Information given:
▽
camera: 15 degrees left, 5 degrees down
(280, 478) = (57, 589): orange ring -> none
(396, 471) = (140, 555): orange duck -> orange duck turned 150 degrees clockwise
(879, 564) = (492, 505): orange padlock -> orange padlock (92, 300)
△
▽
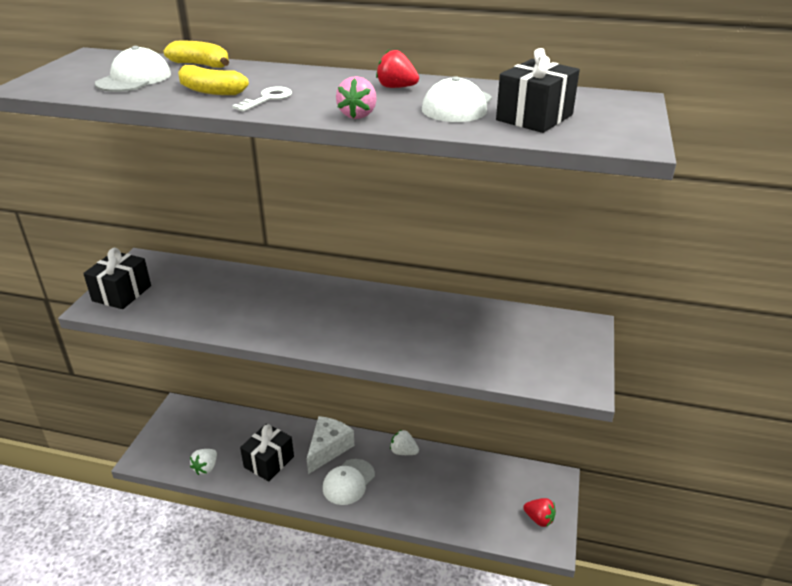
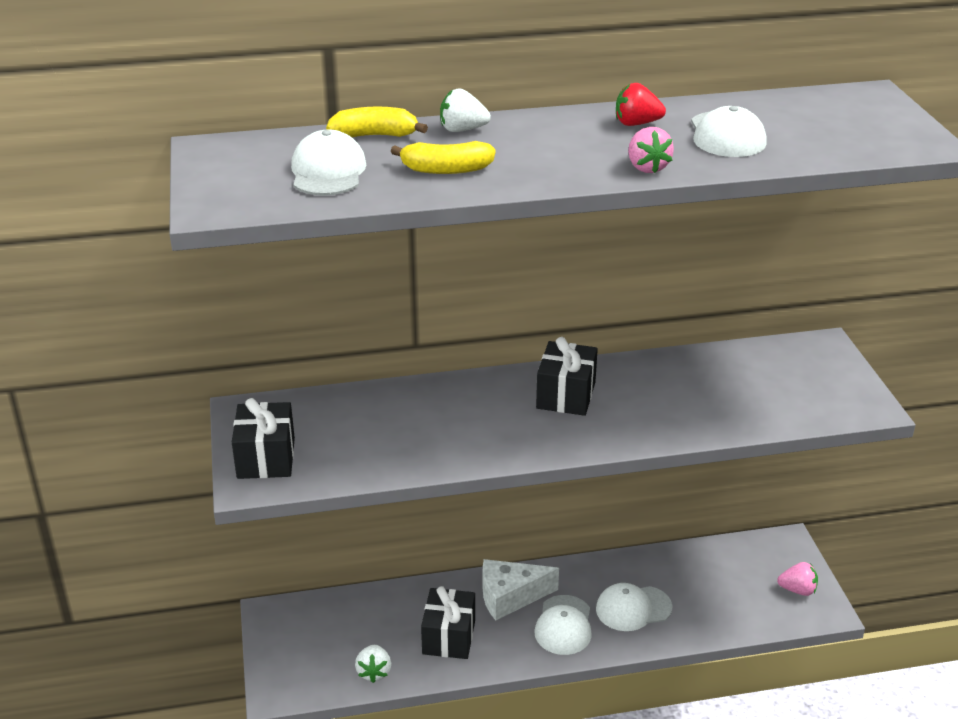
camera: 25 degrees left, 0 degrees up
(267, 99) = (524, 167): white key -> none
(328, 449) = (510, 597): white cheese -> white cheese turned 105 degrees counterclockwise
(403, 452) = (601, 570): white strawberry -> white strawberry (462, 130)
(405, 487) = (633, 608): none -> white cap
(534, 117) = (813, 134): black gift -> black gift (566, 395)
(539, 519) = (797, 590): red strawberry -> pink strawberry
△
Task description: Looking at the entries above, can you reproduce exactly the lines from the one that holds "camera: 25 degrees left, 0 degrees up" through the one that holds "(539, 519) = (797, 590): red", and only those?

Result of the exercise:
camera: 25 degrees left, 0 degrees up
(267, 99) = (524, 167): white key -> none
(328, 449) = (510, 597): white cheese -> white cheese turned 105 degrees counterclockwise
(403, 452) = (601, 570): white strawberry -> white strawberry (462, 130)
(405, 487) = (633, 608): none -> white cap
(534, 117) = (813, 134): black gift -> black gift (566, 395)
(539, 519) = (797, 590): red strawberry -> pink strawberry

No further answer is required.